-- Work instruction --
Below is a listing. Write out exactly its lines between the one holding "Glühbirne/grün (no. 2" and the one holding "Kochtopf/grün (no. 2 from left)", inclusive.

-- Data for the task --
######
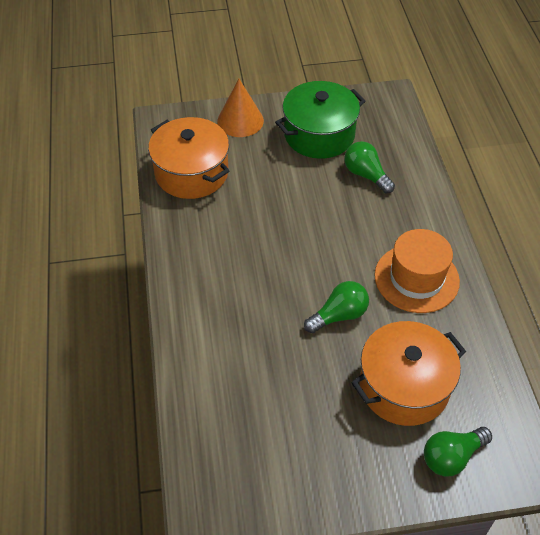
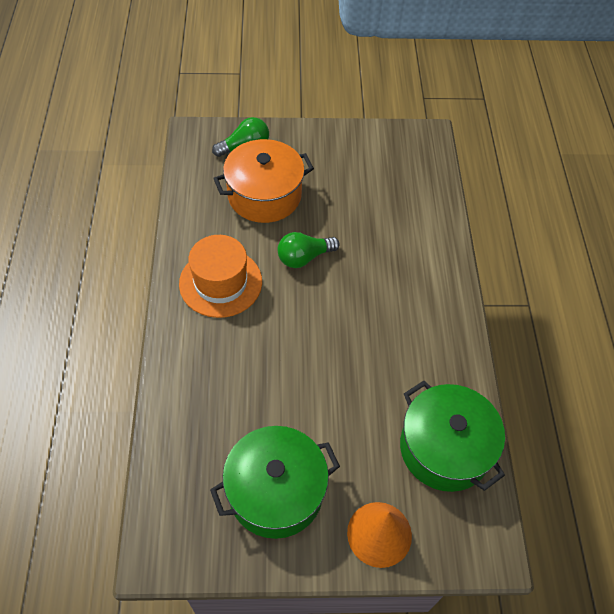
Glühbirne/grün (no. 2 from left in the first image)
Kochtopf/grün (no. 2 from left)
######
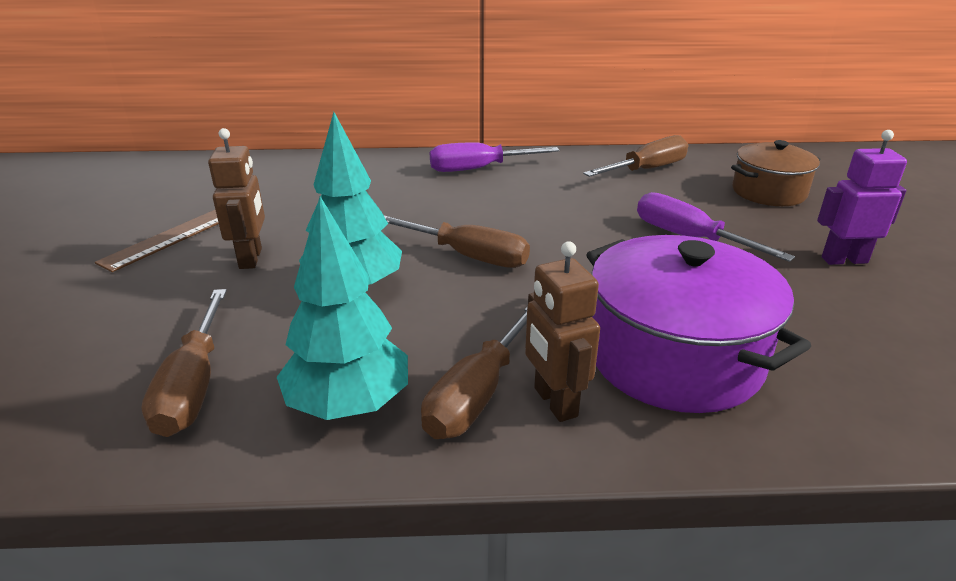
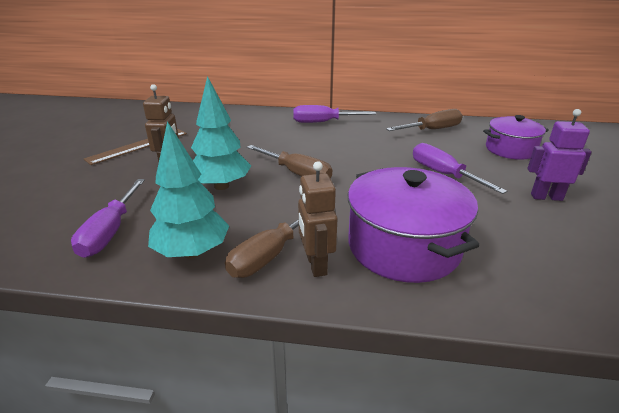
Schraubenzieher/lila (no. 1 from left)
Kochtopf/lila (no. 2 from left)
######
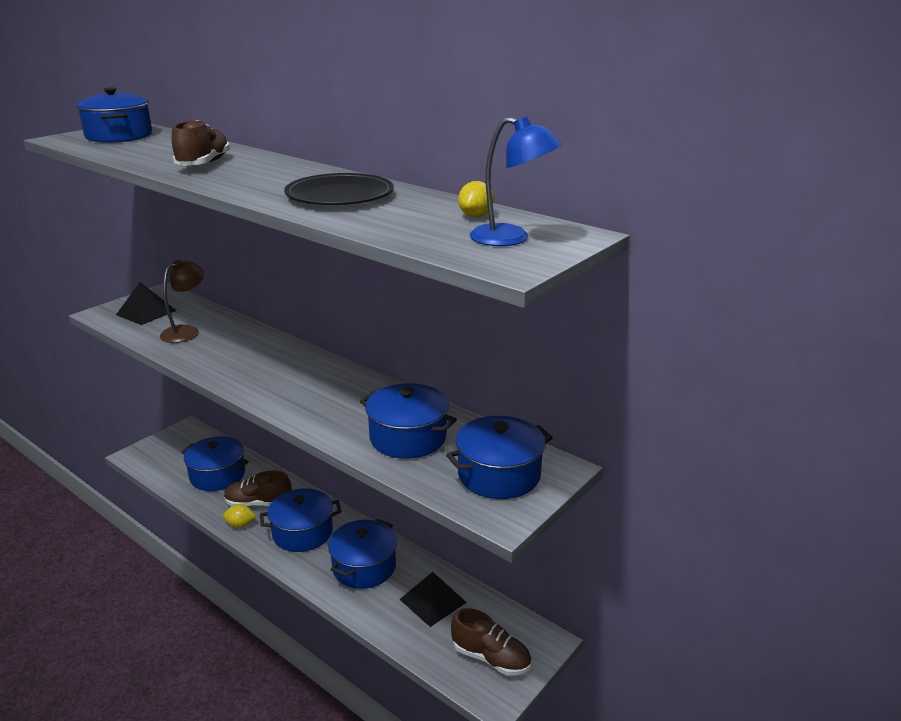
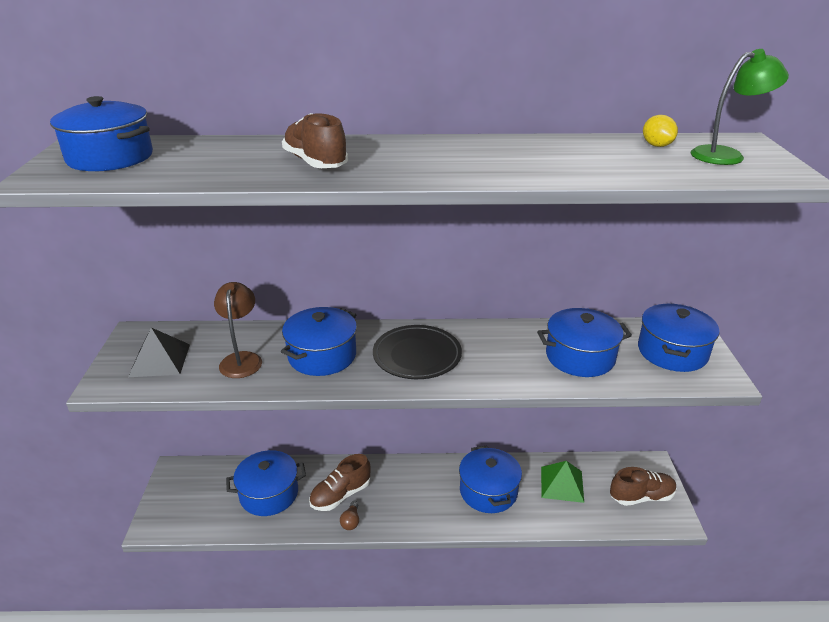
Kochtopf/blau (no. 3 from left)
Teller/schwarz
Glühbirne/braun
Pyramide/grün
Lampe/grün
######
-- Response to this task --
Glühbirne/grün (no. 2 from left in the first image)
Kochtopf/grün (no. 2 from left)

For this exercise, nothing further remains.